» ABOUT THIS TASK: The reply must repeat the listing below exactly and carry none of its pictures.

[[ DATA, beginning ]]

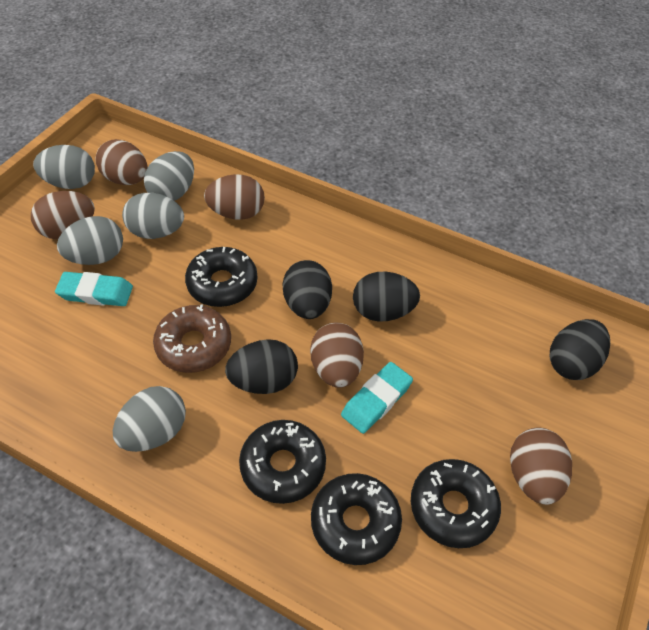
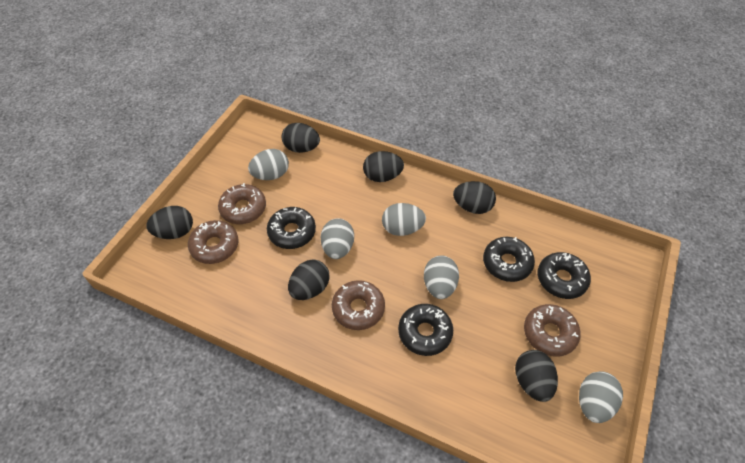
black egg: 4 -> 6
brown donut: 1 -> 4
brown egg: 5 -> 0
turquoise eraser: 2 -> 0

[[ DATA, end ]]

» RESULT OF THIS EXERCISE:
black egg: 4 -> 6
brown donut: 1 -> 4
brown egg: 5 -> 0
turquoise eraser: 2 -> 0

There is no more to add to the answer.